● **Aim**
Collect every line in the records below that contains the string "kern", matching case exactly.

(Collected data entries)
____

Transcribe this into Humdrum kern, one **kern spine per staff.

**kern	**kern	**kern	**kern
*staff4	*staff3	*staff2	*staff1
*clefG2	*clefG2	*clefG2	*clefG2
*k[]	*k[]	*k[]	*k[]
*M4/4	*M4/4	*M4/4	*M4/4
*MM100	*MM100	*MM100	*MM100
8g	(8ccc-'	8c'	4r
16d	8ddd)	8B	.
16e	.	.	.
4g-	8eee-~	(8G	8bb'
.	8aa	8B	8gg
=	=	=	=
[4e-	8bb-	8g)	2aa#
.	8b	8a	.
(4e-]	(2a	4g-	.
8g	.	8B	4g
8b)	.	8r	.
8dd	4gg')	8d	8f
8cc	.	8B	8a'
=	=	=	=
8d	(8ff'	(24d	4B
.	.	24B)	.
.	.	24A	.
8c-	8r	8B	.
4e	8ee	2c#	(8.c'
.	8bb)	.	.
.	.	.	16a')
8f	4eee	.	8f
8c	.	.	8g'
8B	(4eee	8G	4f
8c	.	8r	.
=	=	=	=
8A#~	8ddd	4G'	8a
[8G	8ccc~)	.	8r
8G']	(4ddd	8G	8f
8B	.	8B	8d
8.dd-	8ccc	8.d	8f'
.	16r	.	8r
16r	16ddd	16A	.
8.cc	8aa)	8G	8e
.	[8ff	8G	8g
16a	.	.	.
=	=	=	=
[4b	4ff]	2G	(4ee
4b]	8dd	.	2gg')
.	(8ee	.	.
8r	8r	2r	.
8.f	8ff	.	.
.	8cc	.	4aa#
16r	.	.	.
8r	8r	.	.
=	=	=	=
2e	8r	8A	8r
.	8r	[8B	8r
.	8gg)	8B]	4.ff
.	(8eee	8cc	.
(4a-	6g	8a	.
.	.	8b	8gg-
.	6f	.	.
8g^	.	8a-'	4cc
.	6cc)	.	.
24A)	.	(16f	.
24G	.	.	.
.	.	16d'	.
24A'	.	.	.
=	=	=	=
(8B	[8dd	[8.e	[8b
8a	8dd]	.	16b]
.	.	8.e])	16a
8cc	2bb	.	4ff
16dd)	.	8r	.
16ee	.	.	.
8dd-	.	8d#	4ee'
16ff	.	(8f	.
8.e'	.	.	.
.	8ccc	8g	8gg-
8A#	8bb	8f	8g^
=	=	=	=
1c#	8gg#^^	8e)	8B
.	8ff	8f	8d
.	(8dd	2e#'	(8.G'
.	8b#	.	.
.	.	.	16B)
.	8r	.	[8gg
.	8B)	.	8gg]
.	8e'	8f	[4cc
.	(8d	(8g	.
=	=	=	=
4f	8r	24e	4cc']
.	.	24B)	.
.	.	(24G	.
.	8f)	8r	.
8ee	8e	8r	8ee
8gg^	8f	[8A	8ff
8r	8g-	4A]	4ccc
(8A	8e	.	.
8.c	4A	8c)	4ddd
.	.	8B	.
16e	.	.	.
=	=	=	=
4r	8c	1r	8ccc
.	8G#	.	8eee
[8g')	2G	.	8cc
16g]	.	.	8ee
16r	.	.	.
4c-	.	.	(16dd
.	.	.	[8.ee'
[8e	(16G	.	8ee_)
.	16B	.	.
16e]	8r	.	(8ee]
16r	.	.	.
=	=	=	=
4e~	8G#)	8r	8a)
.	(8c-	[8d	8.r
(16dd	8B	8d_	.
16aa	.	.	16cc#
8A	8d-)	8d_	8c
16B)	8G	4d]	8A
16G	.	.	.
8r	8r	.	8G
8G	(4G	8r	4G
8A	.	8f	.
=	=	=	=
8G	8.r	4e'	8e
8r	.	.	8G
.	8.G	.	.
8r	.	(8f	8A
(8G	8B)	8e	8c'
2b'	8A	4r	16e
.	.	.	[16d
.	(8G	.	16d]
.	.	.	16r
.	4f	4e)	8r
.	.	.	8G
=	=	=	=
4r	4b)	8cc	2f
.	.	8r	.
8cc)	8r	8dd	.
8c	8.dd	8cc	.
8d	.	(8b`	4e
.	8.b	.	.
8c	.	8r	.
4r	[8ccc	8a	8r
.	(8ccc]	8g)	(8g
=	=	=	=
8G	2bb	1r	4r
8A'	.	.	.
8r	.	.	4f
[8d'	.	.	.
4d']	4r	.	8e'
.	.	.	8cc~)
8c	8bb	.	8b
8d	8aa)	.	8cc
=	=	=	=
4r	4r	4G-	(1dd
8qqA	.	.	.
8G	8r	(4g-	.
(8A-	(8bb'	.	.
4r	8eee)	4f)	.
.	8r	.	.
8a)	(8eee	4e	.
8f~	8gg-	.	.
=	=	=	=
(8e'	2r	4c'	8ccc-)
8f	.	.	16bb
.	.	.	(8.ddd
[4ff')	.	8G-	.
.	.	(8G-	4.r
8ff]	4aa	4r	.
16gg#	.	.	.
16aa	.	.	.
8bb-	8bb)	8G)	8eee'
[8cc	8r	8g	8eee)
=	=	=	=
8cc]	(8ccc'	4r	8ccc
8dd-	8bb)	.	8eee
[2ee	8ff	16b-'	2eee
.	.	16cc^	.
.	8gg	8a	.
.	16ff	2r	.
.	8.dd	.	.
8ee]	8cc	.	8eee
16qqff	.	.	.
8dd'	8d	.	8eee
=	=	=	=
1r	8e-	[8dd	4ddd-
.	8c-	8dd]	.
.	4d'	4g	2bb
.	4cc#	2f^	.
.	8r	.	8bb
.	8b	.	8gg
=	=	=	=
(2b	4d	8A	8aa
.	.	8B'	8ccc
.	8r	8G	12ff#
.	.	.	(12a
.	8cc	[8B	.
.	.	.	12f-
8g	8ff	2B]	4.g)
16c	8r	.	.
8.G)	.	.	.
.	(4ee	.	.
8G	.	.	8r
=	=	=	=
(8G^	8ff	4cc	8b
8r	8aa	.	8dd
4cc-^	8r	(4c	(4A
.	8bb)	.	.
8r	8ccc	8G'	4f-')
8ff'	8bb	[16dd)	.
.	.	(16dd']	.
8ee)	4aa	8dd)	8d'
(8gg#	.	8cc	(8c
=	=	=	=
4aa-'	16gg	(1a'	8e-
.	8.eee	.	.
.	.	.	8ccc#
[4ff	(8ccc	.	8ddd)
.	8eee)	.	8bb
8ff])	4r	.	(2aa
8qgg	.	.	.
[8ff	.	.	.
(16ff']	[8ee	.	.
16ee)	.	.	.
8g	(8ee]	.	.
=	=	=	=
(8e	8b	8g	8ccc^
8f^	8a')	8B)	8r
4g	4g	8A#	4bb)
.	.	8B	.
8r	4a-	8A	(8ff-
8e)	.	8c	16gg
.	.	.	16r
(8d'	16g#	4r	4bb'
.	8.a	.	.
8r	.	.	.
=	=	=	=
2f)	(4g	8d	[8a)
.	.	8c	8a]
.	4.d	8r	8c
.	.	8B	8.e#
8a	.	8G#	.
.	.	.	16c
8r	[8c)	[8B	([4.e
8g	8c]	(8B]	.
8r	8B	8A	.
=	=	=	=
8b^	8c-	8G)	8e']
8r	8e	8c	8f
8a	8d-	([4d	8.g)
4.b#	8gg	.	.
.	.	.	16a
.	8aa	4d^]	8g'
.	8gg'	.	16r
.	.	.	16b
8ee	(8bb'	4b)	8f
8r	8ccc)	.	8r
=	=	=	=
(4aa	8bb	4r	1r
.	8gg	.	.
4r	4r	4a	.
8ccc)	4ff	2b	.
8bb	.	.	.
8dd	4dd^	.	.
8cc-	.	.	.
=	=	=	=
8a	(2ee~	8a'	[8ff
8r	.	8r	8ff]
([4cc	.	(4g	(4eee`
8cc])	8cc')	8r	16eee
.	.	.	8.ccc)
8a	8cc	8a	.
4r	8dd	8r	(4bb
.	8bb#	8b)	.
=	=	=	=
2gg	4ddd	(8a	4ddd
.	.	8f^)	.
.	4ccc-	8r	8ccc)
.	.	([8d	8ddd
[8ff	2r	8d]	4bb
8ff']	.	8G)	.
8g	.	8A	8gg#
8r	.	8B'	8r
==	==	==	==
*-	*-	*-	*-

____

● **Finished answer**
Transcribe this into Humdrum kern, one **kern spine per staff.
**kern	**kern	**kern	**kern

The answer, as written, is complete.